[Extracted records]
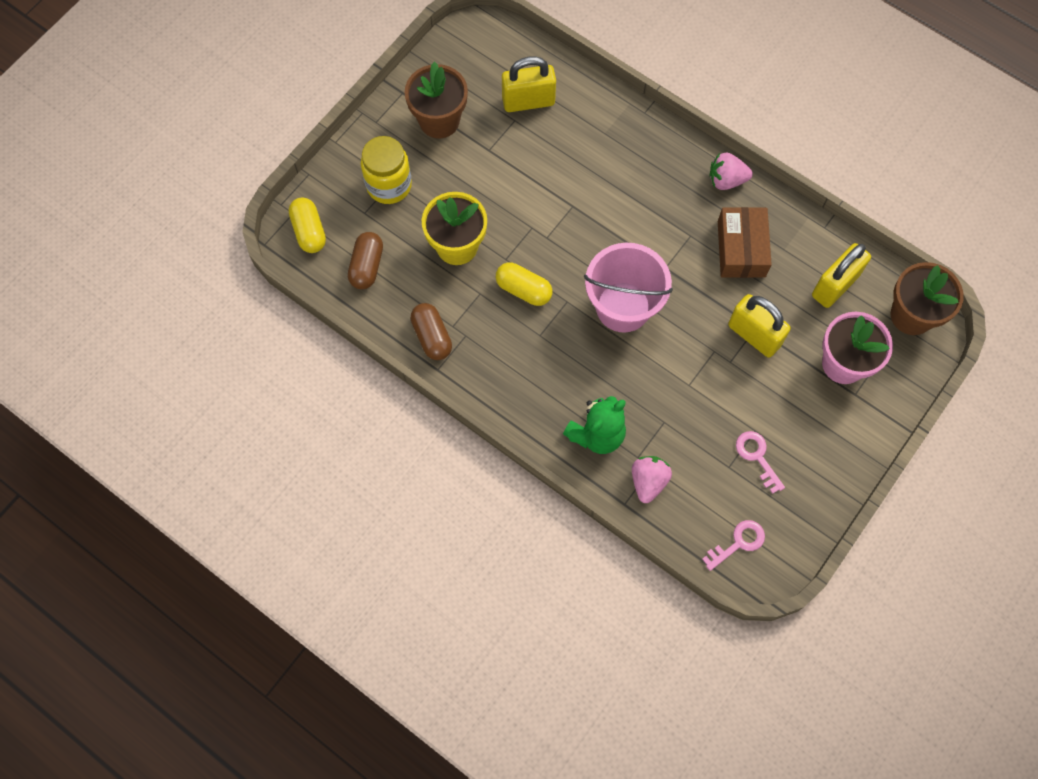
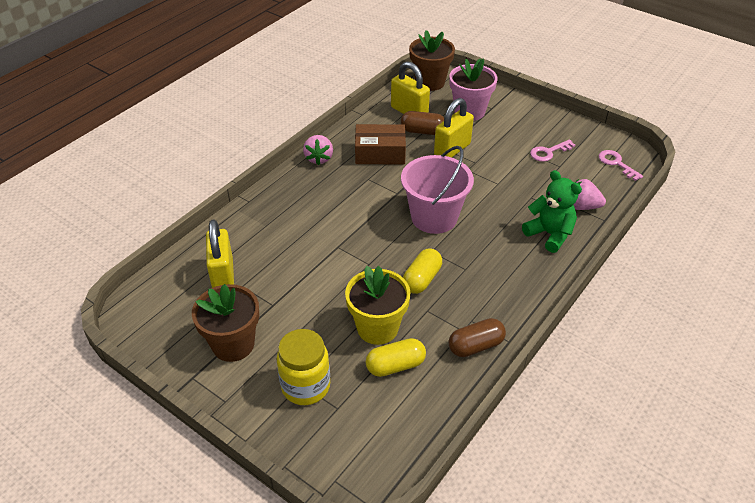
camera: 90 degrees left, 25 degrees down
yellow capsule [289,198,326,253] -> yellow capsule moved to [366,338,426,377]
brown capsule [348,232,383,289] -> brown capsule moved to [401,111,444,135]

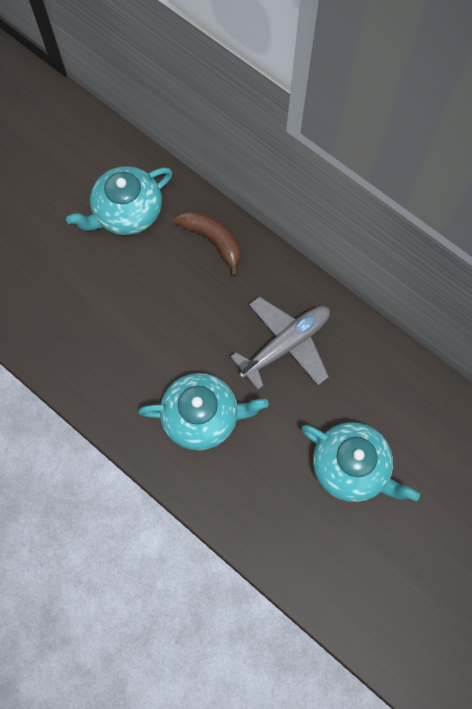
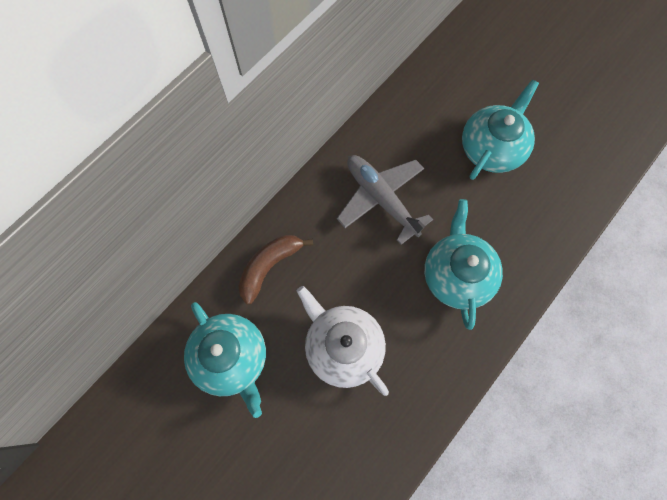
camera: 90 degrees left, 0 degrees up
none -> white teapot [296,286,389,396]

§ **Goal of the exercise**
Could you print all of the entries above exactly as written, minus the pictures?

§ **Output for this exercise**
camera: 90 degrees left, 25 degrees down
yellow capsule [289,198,326,253] -> yellow capsule moved to [366,338,426,377]
brown capsule [348,232,383,289] -> brown capsule moved to [401,111,444,135]

camera: 90 degrees left, 0 degrees up
none -> white teapot [296,286,389,396]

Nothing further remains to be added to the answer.